▶ [Data provided]:
#####
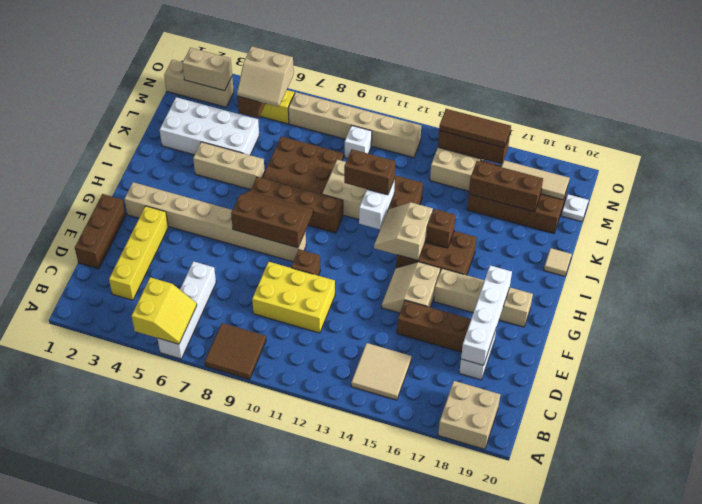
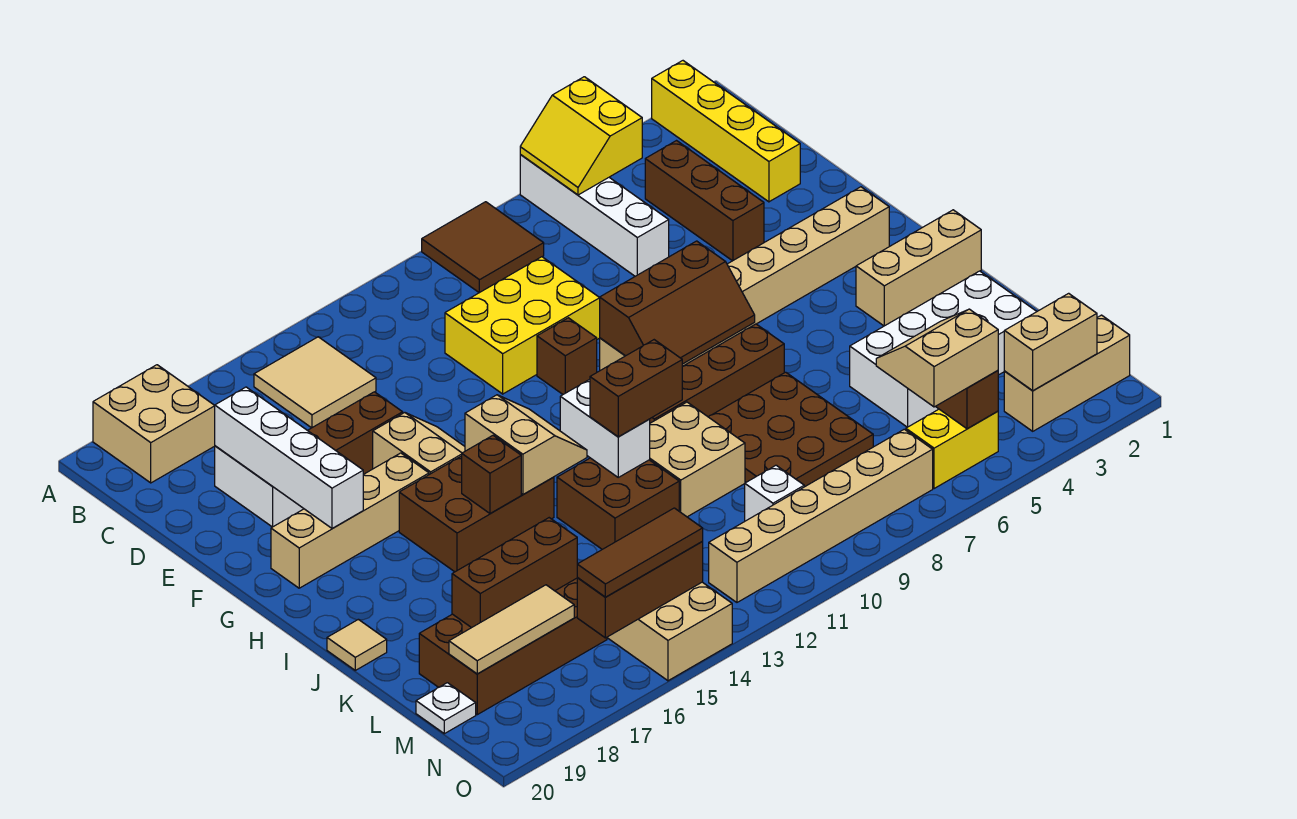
yellow brick C3:F3 level 1 -> yellow brick A2:D2 level 1
brown brick D1:F1 level 1 -> brown brick C4:E4 level 1
tan brick J4:J6 level 1 -> tan brick I1:I3 level 1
#####
▶ [Task objective]:
Leaving the pictures out, print every line of the listing exactly.

▶ [Result for this task]:
yellow brick C3:F3 level 1 -> yellow brick A2:D2 level 1
brown brick D1:F1 level 1 -> brown brick C4:E4 level 1
tan brick J4:J6 level 1 -> tan brick I1:I3 level 1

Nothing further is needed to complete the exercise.